[[ Information supplied, beginning ]]

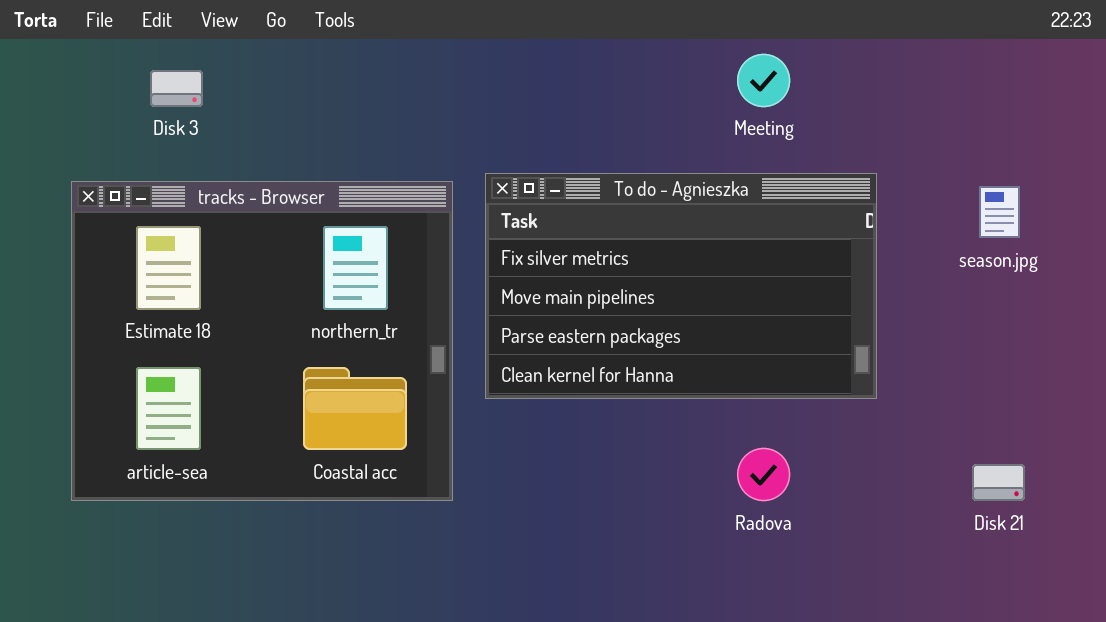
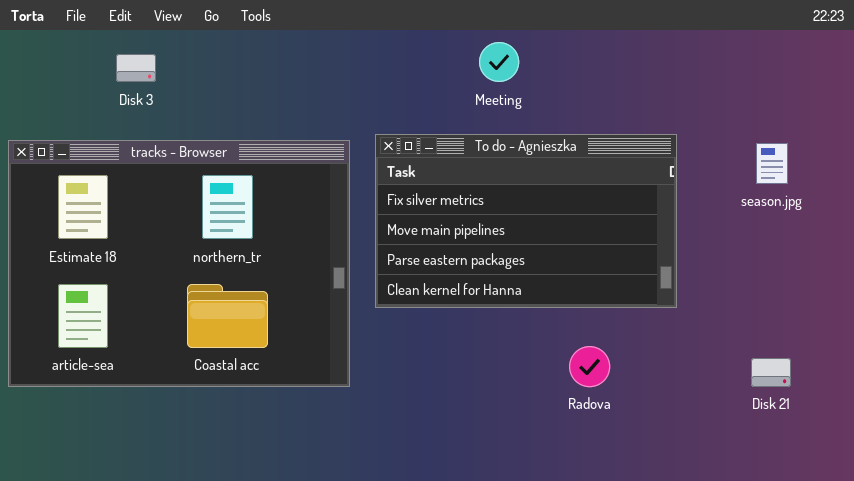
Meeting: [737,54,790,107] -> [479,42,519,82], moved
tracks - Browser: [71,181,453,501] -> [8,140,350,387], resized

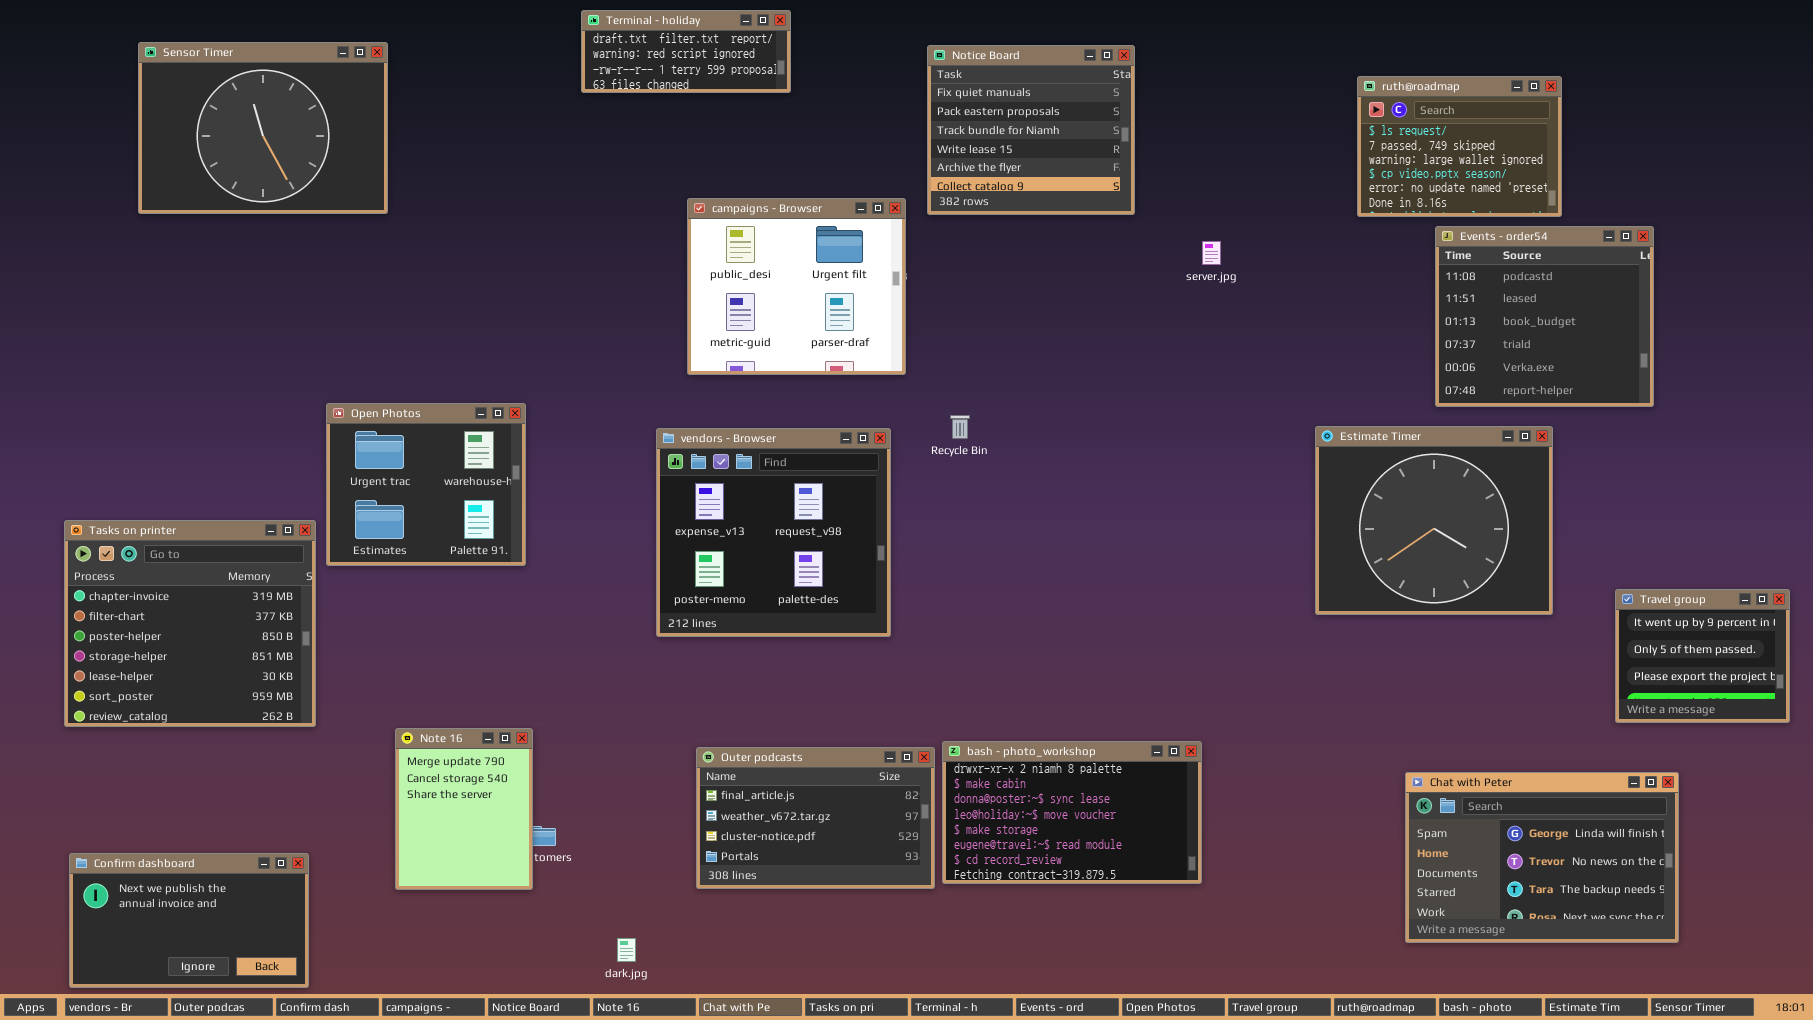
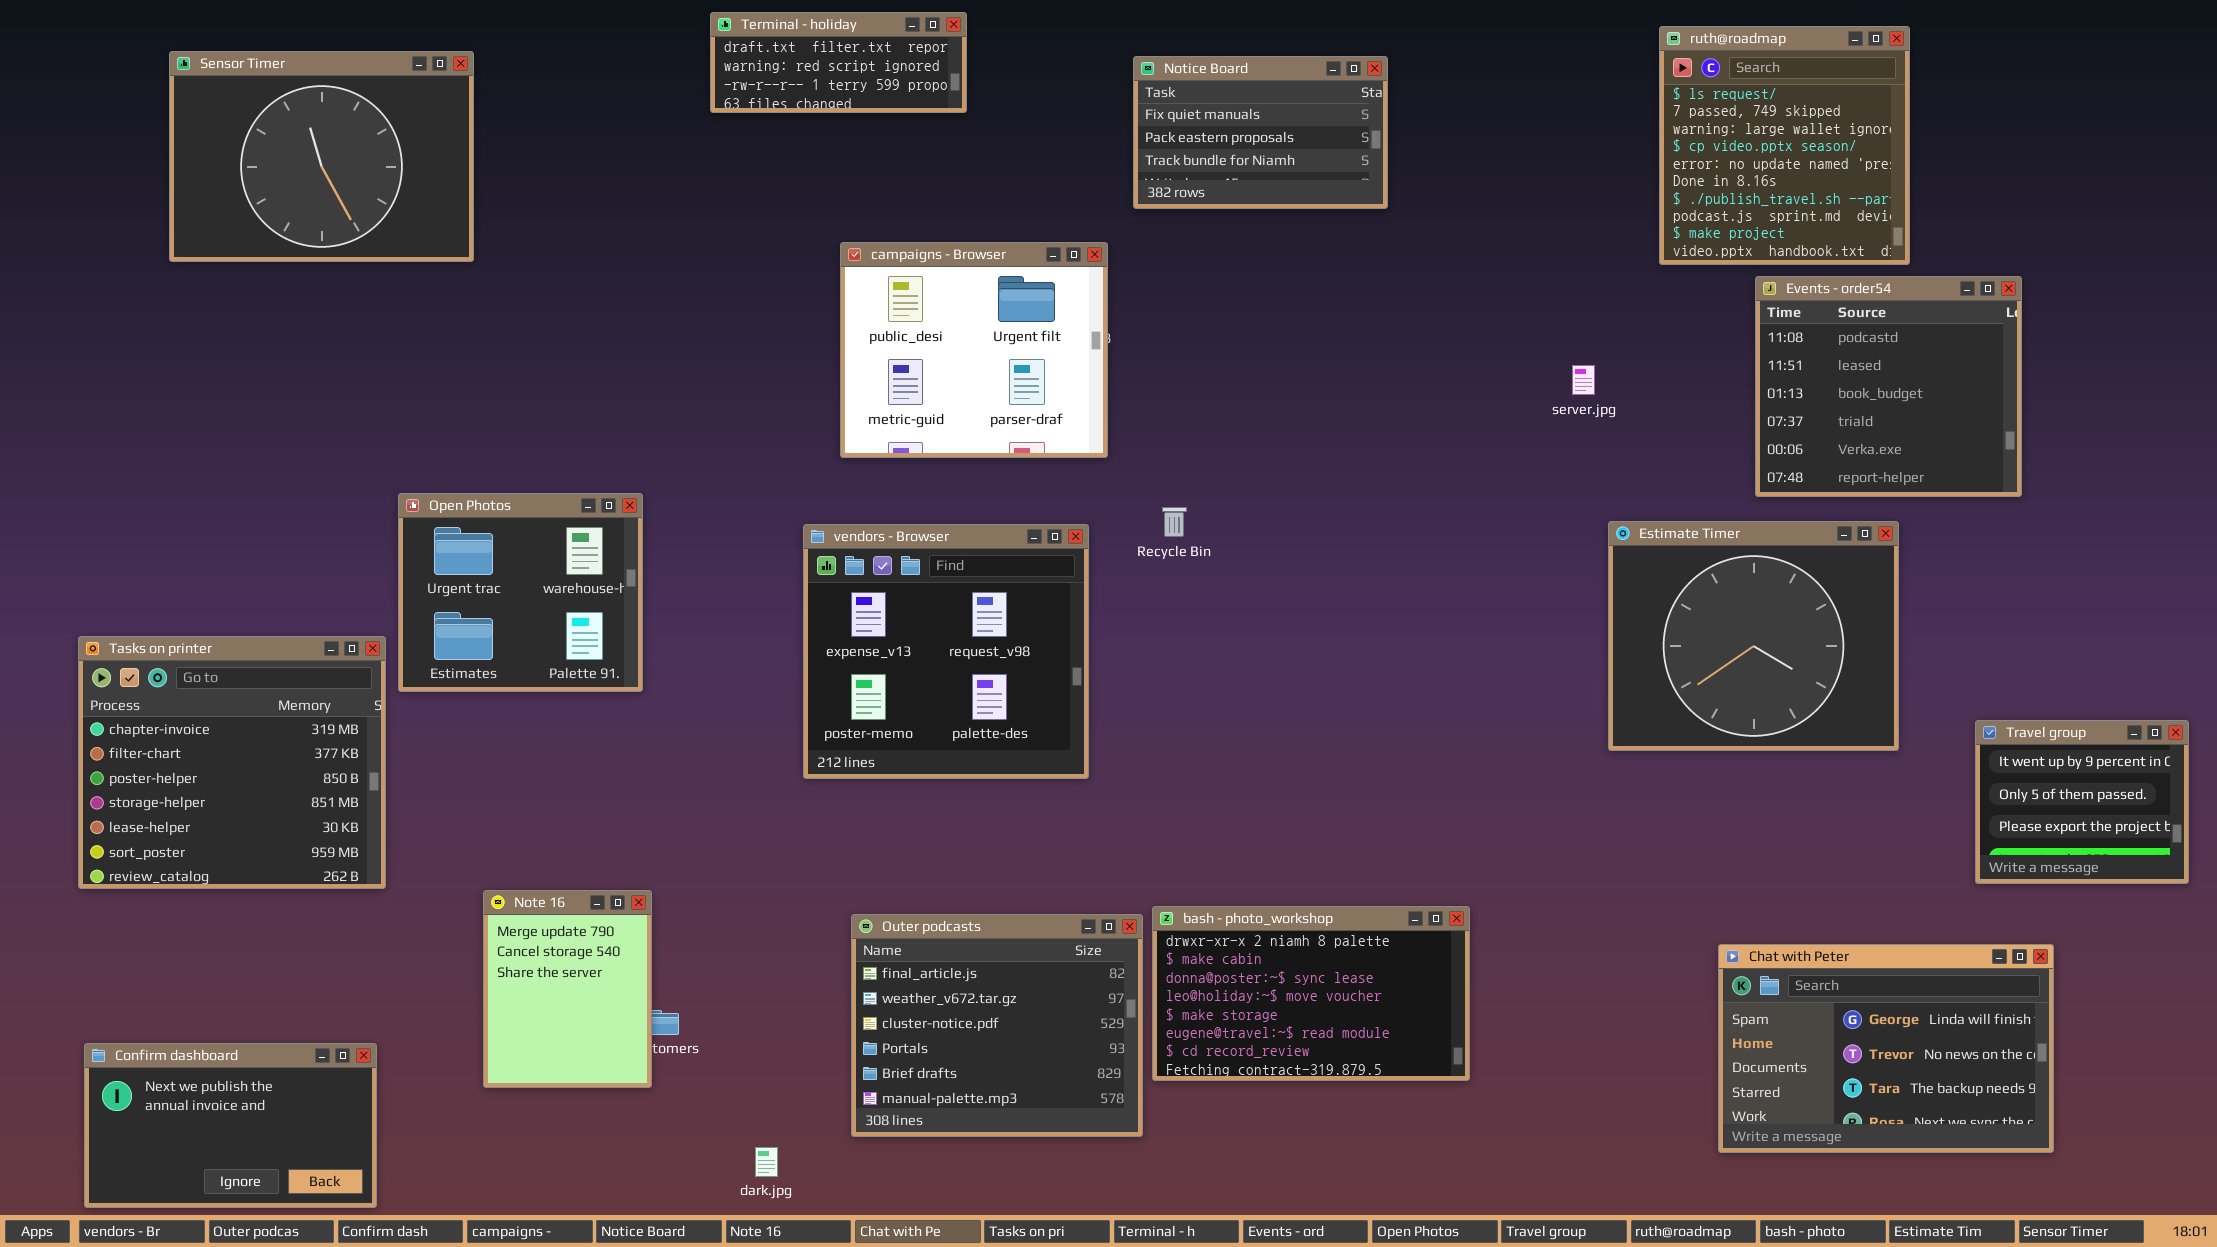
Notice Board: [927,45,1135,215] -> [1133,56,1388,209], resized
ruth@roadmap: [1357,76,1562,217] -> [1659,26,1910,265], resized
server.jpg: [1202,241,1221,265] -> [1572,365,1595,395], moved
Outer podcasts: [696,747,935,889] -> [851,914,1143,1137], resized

[[ Information supplied, end ]]
[[ Information supplied, beginning ]]

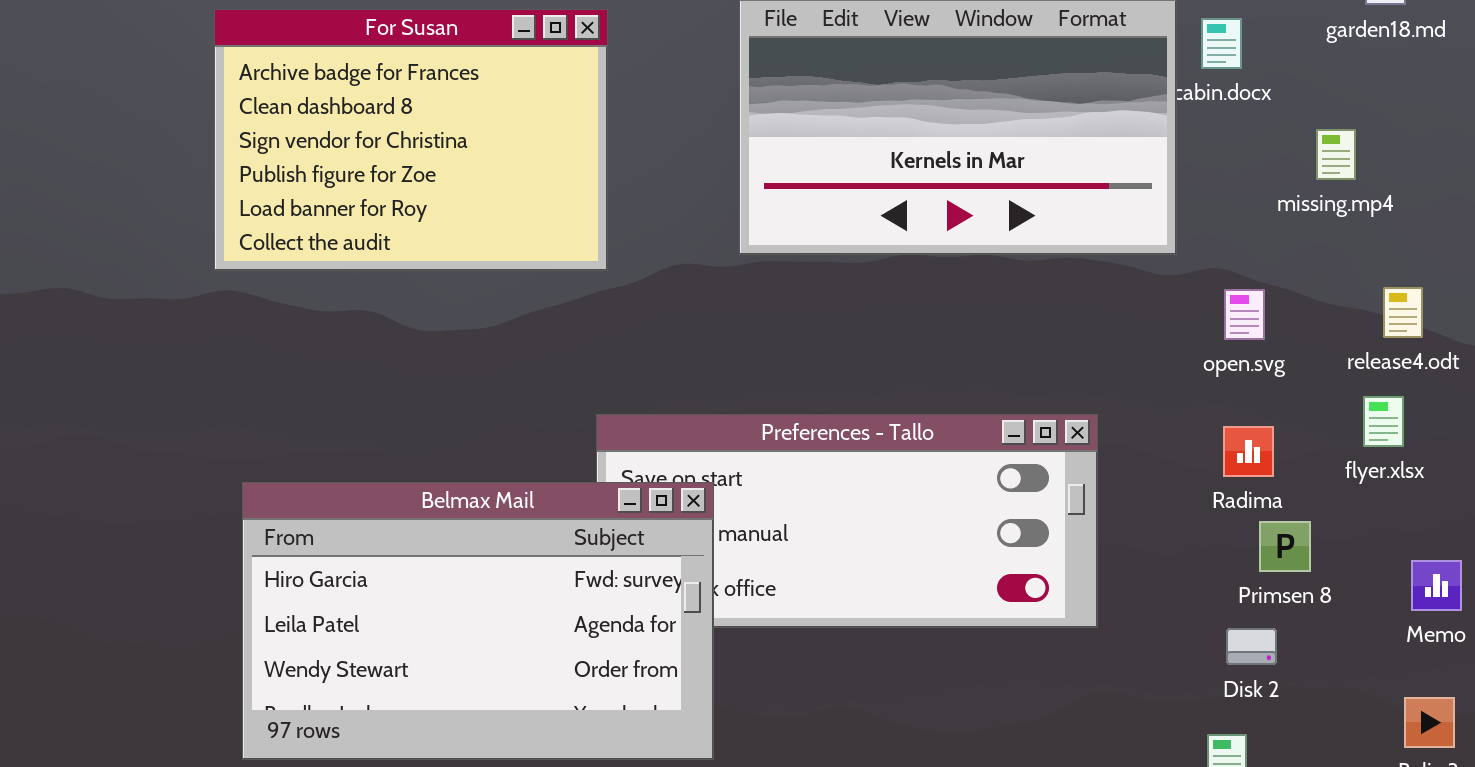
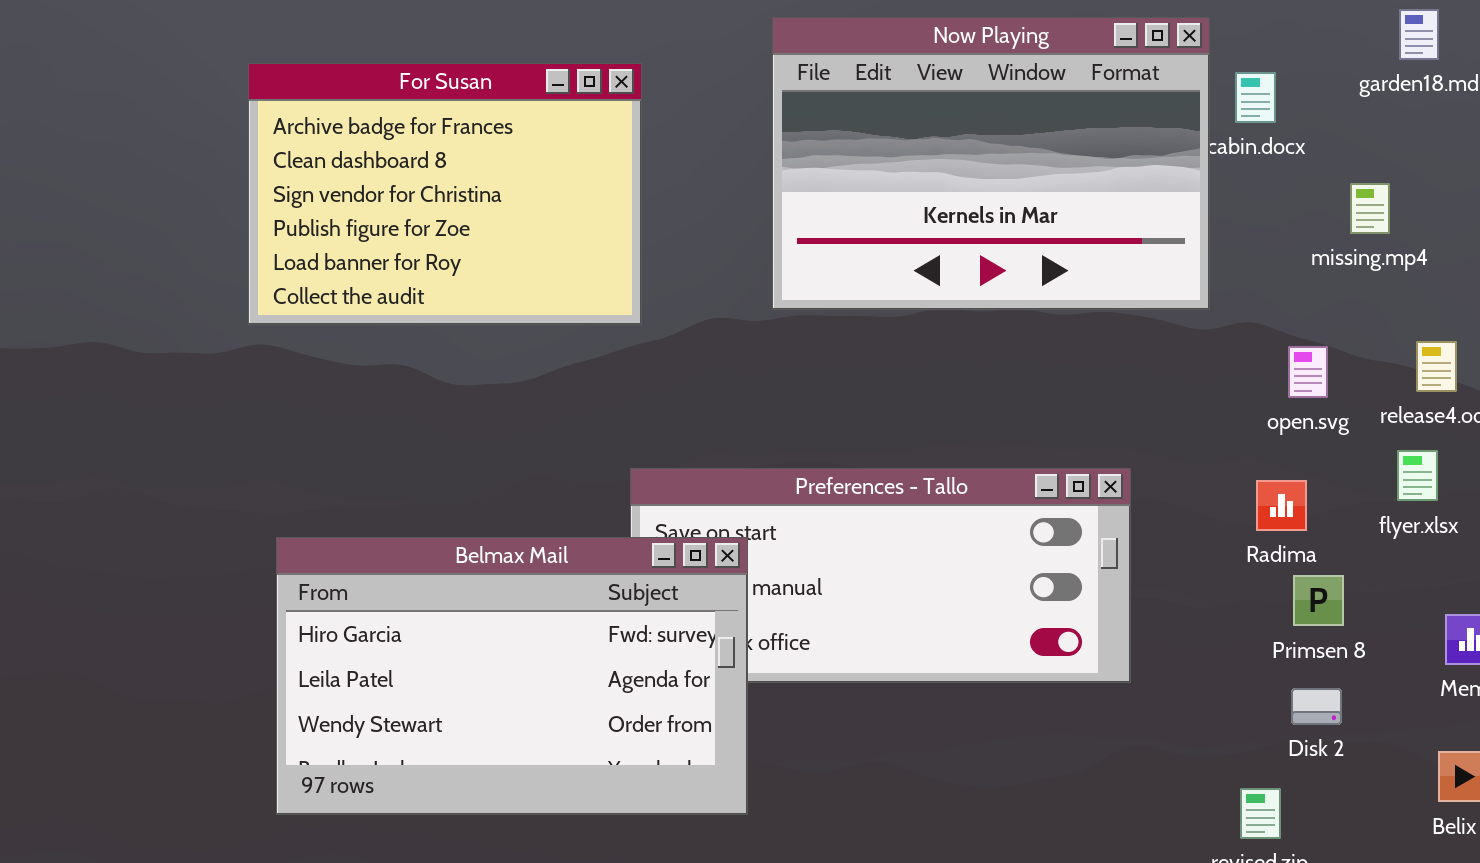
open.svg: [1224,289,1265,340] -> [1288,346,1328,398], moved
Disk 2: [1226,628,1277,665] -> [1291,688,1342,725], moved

[[ Information supplied, end ]]
[[ Information supplied, beginning ]]

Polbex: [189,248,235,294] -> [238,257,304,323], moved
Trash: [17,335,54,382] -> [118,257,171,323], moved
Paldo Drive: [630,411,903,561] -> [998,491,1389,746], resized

[[ Information supplied, end ]]

== Exercise prompt ==
Transcribe only the lines above that start at the line containing "Meeting: [737,54,790,107] ->" and end at the line containing "Outer podcasts: [696,747,935,889]". Omit pictures.

== Solution ==
Meeting: [737,54,790,107] -> [479,42,519,82], moved
tracks - Browser: [71,181,453,501] -> [8,140,350,387], resized

Notice Board: [927,45,1135,215] -> [1133,56,1388,209], resized
ruth@roadmap: [1357,76,1562,217] -> [1659,26,1910,265], resized
server.jpg: [1202,241,1221,265] -> [1572,365,1595,395], moved
Outer podcasts: [696,747,935,889] -> [851,914,1143,1137], resized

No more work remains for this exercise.